PROMPT
Below are the data; count the lines with the string "black" in them and give that number only.

----------

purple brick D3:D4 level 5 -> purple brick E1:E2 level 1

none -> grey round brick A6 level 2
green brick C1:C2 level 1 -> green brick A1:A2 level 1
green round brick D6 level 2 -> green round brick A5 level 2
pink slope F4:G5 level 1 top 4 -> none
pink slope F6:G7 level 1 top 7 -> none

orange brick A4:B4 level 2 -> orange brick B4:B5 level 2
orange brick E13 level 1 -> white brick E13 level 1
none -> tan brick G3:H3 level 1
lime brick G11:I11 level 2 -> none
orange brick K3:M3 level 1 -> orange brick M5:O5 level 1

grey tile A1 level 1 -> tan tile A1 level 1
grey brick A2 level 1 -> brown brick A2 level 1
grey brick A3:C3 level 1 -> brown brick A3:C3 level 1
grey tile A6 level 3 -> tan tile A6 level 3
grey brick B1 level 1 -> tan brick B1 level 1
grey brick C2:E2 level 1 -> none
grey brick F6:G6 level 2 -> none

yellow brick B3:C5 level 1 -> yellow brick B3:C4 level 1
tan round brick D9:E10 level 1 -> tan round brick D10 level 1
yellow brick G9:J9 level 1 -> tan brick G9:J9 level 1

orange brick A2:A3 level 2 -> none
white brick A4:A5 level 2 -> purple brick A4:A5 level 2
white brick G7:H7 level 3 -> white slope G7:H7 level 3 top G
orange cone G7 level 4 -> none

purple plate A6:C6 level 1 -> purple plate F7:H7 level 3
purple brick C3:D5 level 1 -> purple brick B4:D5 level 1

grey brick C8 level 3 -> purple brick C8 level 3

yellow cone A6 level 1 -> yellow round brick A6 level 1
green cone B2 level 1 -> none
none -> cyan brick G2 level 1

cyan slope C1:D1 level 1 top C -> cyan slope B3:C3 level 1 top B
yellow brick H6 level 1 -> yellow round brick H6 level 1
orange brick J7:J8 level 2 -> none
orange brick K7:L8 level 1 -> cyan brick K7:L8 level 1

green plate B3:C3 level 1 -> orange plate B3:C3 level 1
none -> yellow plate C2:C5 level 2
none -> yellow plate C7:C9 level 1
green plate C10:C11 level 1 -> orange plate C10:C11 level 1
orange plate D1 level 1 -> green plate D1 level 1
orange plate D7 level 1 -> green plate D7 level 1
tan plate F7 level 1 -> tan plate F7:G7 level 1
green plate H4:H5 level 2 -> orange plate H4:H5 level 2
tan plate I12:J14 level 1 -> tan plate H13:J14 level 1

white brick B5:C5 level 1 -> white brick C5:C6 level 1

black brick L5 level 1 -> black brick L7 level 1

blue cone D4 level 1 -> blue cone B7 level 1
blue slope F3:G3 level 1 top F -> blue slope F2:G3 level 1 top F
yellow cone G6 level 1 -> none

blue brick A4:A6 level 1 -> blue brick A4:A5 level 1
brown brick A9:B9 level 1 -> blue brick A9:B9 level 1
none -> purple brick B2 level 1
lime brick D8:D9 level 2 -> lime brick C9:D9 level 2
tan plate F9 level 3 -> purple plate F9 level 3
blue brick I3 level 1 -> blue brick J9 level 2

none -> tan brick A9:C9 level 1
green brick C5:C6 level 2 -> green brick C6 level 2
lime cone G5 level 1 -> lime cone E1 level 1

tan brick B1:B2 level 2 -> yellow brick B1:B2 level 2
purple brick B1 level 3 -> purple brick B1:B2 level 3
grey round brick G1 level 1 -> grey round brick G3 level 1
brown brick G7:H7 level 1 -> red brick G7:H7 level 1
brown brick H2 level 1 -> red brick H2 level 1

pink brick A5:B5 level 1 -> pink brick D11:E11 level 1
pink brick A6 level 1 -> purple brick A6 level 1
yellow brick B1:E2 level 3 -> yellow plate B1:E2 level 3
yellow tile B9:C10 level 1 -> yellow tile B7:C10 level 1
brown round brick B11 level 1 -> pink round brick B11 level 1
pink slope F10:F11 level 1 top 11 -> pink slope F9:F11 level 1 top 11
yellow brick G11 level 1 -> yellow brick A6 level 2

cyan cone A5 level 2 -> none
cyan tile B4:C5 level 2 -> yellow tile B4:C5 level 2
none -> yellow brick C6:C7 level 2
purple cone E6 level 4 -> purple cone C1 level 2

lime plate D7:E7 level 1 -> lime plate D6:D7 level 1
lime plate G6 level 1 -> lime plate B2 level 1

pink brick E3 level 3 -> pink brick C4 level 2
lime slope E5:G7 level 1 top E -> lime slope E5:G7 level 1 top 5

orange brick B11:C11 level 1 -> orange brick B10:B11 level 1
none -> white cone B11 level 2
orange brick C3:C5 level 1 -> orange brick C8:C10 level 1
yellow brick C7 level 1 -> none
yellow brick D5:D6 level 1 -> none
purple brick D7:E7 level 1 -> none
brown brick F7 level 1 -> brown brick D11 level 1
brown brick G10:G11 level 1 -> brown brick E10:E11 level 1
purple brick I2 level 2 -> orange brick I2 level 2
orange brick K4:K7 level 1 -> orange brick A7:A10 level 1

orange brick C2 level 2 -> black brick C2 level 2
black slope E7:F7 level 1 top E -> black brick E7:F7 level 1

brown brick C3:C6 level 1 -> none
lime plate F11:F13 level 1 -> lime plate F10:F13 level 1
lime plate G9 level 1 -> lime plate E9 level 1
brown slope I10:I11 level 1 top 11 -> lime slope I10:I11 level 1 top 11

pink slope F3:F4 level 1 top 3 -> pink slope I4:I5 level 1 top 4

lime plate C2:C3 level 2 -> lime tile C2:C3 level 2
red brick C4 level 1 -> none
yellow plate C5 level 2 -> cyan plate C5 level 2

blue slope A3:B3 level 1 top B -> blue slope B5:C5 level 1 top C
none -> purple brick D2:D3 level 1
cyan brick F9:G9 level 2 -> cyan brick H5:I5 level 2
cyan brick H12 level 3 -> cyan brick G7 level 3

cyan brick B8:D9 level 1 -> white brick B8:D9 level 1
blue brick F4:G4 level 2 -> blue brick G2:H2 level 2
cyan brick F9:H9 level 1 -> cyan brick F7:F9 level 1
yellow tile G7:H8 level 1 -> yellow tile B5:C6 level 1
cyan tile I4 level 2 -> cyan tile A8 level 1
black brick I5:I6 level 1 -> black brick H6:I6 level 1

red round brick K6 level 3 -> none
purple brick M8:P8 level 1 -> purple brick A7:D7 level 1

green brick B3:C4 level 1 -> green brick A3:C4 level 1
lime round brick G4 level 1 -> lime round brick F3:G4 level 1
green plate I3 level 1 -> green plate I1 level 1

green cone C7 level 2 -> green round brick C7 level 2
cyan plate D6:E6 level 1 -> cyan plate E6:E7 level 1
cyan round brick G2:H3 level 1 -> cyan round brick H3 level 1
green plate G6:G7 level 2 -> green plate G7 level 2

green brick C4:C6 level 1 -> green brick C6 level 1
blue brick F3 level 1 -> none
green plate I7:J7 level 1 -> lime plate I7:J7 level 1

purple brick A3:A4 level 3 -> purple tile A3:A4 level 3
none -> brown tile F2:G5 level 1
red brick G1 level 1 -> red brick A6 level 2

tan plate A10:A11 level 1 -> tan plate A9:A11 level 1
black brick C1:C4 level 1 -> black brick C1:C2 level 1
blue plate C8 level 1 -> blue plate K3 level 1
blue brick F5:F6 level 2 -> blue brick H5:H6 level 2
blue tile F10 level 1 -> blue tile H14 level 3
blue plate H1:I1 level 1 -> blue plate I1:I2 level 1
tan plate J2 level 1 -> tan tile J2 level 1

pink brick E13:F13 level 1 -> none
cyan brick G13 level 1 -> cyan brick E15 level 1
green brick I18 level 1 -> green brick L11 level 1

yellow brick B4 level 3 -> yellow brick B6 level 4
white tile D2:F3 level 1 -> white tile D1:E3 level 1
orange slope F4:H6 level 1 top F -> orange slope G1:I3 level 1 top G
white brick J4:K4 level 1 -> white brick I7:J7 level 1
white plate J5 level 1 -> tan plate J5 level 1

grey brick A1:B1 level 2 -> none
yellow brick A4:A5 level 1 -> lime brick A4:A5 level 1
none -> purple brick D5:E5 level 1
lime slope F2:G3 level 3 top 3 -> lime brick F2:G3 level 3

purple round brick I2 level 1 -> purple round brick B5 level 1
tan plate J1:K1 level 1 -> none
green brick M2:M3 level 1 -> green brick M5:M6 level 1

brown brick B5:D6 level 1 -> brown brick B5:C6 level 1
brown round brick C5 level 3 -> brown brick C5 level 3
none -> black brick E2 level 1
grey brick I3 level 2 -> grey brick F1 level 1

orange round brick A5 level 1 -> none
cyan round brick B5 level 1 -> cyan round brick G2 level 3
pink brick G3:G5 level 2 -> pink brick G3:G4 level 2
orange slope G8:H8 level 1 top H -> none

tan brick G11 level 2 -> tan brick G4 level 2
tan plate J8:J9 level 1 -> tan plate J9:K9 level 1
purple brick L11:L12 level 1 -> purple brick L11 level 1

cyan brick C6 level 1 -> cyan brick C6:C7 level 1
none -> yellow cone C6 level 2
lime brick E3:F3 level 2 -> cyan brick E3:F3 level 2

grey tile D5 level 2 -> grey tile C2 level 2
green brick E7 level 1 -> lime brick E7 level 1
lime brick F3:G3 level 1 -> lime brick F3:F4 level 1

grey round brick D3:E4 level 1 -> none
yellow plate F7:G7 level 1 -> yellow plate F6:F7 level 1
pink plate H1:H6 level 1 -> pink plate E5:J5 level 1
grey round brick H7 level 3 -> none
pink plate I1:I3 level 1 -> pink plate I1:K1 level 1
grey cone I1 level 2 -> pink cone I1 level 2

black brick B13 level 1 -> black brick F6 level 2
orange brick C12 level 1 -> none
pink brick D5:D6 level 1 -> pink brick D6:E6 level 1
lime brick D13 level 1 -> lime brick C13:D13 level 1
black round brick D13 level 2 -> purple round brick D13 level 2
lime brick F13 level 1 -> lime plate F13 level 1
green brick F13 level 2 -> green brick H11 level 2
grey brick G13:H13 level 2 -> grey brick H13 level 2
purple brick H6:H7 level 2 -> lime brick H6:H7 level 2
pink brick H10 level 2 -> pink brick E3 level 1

----------

WRITTEN RESPONSE
8